* Directions: Find the line below with "none -> cyan slope E4:F4 level 1 top F". Print it and every line after it exactly, through the last line, leaving out the pictures.

* Records to use:
---
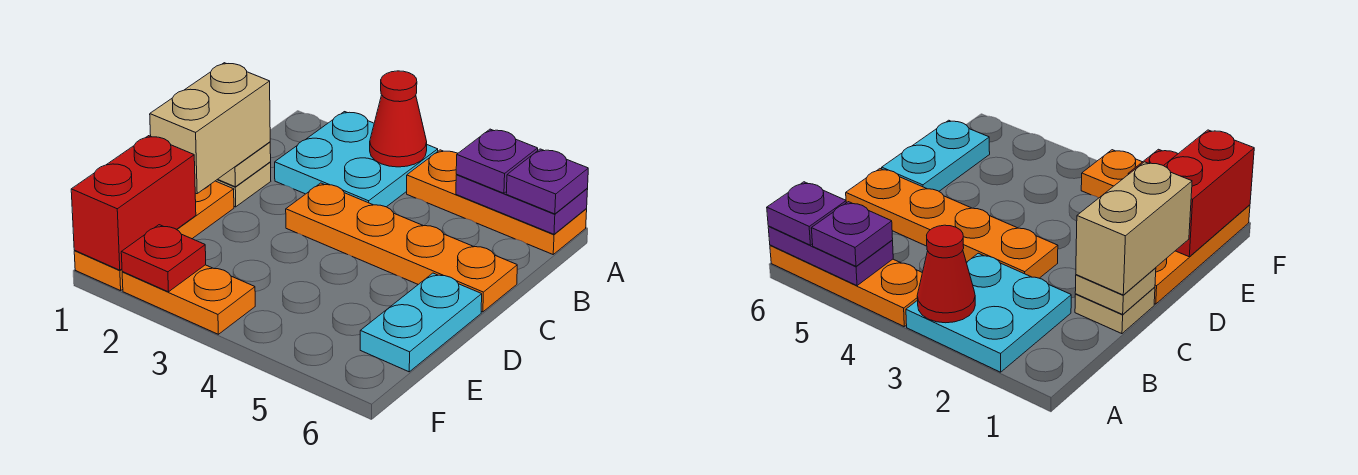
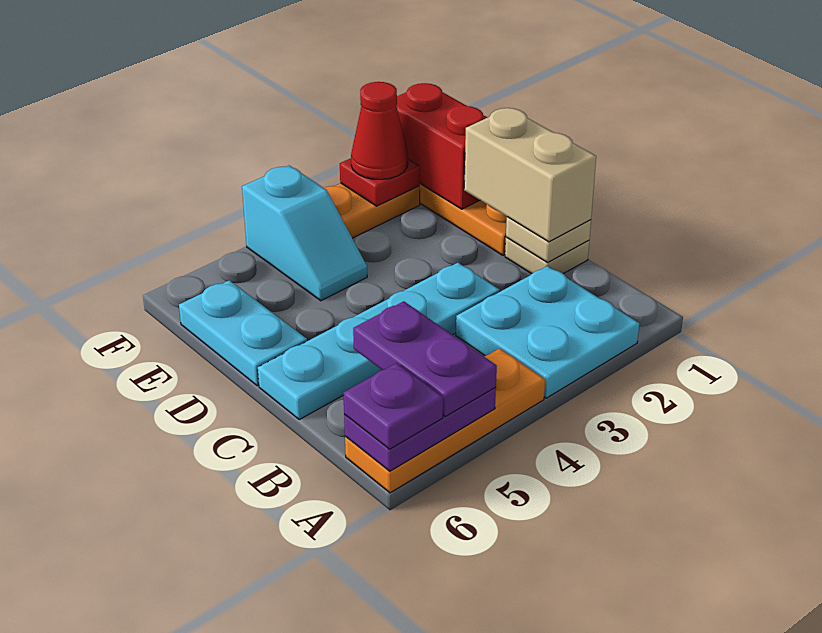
red cone A3 level 2 -> red cone F2 level 3
purple plate A5 level 3 -> purple plate A5:B5 level 3
orange plate C3:C6 level 1 -> cyan plate C3:C6 level 1
none -> cyan slope E4:F4 level 1 top F

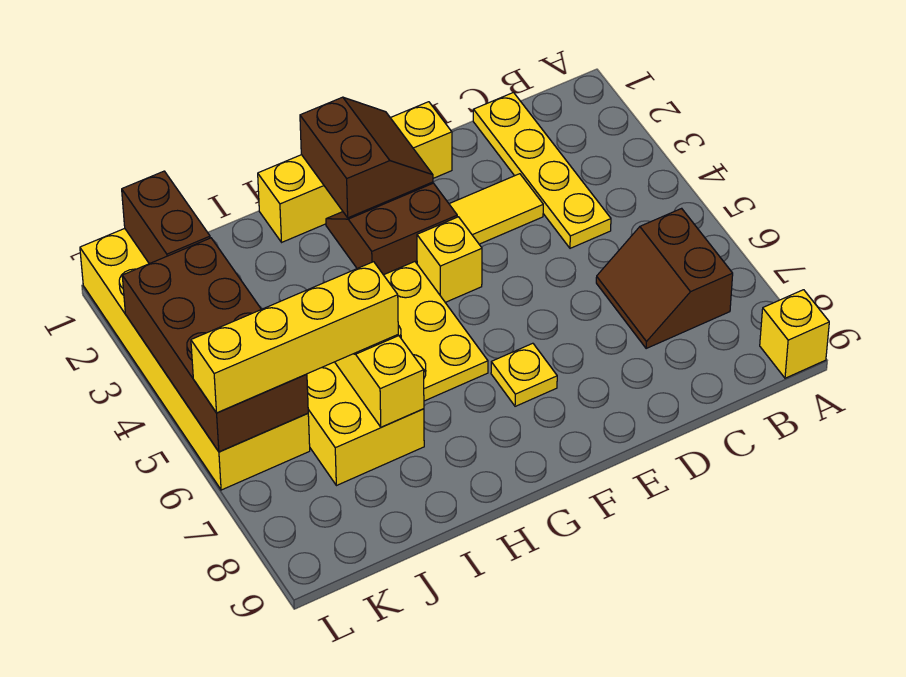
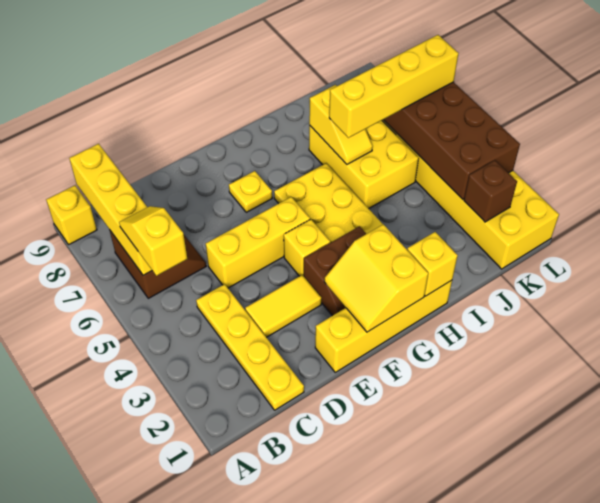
none -> yellow slope B5:B6 level 3 top 5
none -> yellow brick B6:B9 level 2
none -> yellow brick D5:F5 level 1
brown slope F1:G2 level 2 top G -> yellow slope F1:G2 level 2 top G
none -> yellow brick H1 level 2
brown brick K1:K2 level 2 -> brown brick K2 level 2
---
* Response to the exercise:
none -> cyan slope E4:F4 level 1 top F

none -> yellow slope B5:B6 level 3 top 5
none -> yellow brick B6:B9 level 2
none -> yellow brick D5:F5 level 1
brown slope F1:G2 level 2 top G -> yellow slope F1:G2 level 2 top G
none -> yellow brick H1 level 2
brown brick K1:K2 level 2 -> brown brick K2 level 2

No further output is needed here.